Input data:
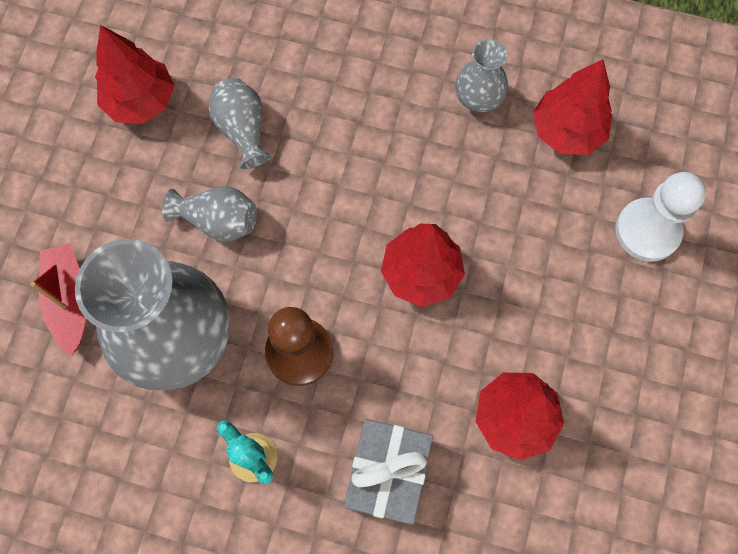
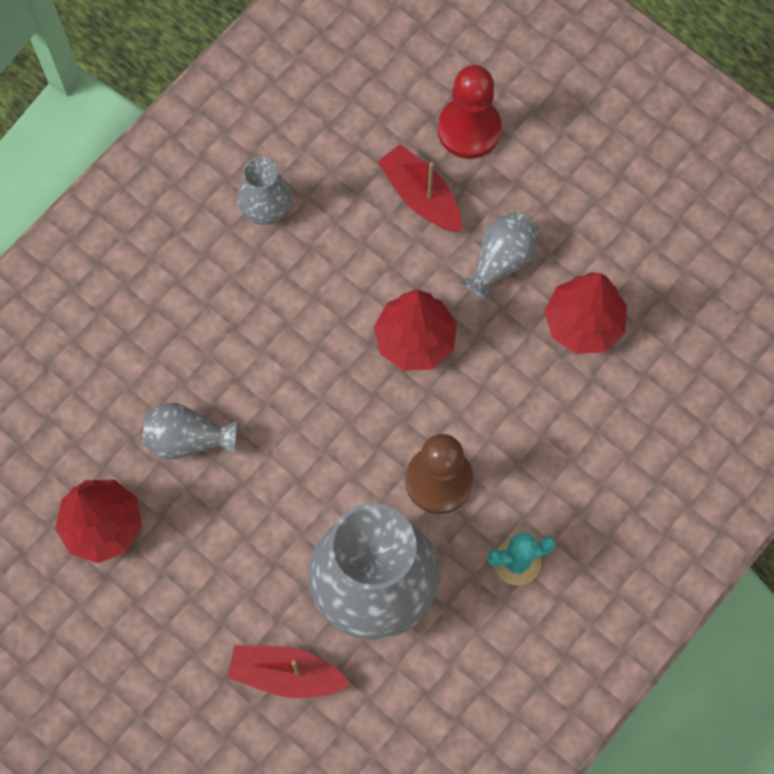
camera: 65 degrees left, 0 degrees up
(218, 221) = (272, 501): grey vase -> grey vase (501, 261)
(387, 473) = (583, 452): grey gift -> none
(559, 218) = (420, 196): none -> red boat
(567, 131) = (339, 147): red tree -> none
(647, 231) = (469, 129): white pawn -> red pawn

Your instructions: What do the lines from the one with "(567, 131) = (339, 147): red tree -> none" through the last line of the entries say? Print them word for word, both ends included, and nothing else.

Exercise output:
(567, 131) = (339, 147): red tree -> none
(647, 231) = (469, 129): white pawn -> red pawn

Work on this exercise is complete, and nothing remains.